● What is asked
Repeat without changes everything in the records from the line containing "The width and" down to the line containing "This screenshot has", keeping both of those lines.

● Records from a dataset
──────────

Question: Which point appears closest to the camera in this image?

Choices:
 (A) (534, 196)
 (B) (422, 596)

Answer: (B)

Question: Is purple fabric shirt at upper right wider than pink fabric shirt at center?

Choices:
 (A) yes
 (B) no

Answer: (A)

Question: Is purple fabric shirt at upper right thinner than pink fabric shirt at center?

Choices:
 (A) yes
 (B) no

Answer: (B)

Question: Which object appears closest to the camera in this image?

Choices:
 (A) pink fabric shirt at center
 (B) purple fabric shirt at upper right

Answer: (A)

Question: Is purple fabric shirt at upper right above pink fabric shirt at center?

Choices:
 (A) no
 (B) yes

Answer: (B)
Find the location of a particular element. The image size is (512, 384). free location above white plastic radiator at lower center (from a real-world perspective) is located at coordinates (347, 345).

──────────

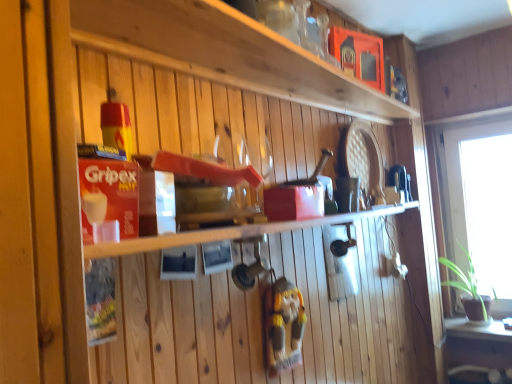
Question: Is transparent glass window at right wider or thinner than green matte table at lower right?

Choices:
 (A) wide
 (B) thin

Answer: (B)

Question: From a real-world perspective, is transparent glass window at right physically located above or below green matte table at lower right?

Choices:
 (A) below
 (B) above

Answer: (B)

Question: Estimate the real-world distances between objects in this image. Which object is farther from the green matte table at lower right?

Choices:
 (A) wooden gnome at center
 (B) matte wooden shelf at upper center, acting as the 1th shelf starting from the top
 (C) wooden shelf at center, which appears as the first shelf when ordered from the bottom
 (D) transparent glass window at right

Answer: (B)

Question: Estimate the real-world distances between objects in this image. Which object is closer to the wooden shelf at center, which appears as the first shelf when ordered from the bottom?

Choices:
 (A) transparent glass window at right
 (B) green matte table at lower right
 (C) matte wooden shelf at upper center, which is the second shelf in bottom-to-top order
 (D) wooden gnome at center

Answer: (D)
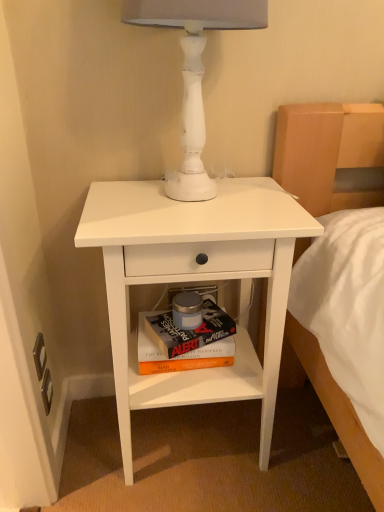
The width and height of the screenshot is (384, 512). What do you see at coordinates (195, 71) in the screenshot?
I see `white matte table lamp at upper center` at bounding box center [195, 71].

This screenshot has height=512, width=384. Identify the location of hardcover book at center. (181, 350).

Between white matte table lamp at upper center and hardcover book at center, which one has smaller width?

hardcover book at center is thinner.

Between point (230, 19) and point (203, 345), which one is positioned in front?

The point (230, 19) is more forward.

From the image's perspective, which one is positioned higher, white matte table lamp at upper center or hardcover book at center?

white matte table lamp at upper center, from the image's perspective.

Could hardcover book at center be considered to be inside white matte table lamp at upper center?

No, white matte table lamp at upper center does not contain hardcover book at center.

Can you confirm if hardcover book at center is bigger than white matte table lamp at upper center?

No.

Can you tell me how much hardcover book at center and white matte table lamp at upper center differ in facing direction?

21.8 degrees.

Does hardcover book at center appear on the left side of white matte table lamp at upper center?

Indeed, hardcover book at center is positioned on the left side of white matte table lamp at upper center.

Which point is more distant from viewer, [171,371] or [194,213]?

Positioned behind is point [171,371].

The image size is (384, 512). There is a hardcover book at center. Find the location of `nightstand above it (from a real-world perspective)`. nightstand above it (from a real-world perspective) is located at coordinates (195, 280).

──────────

● Answer in full
The width and height of the screenshot is (384, 512). What do you see at coordinates (195, 71) in the screenshot?
I see `white matte table lamp at upper center` at bounding box center [195, 71].

This screenshot has height=512, width=384. Identify the location of hardcover book at center. (181, 350).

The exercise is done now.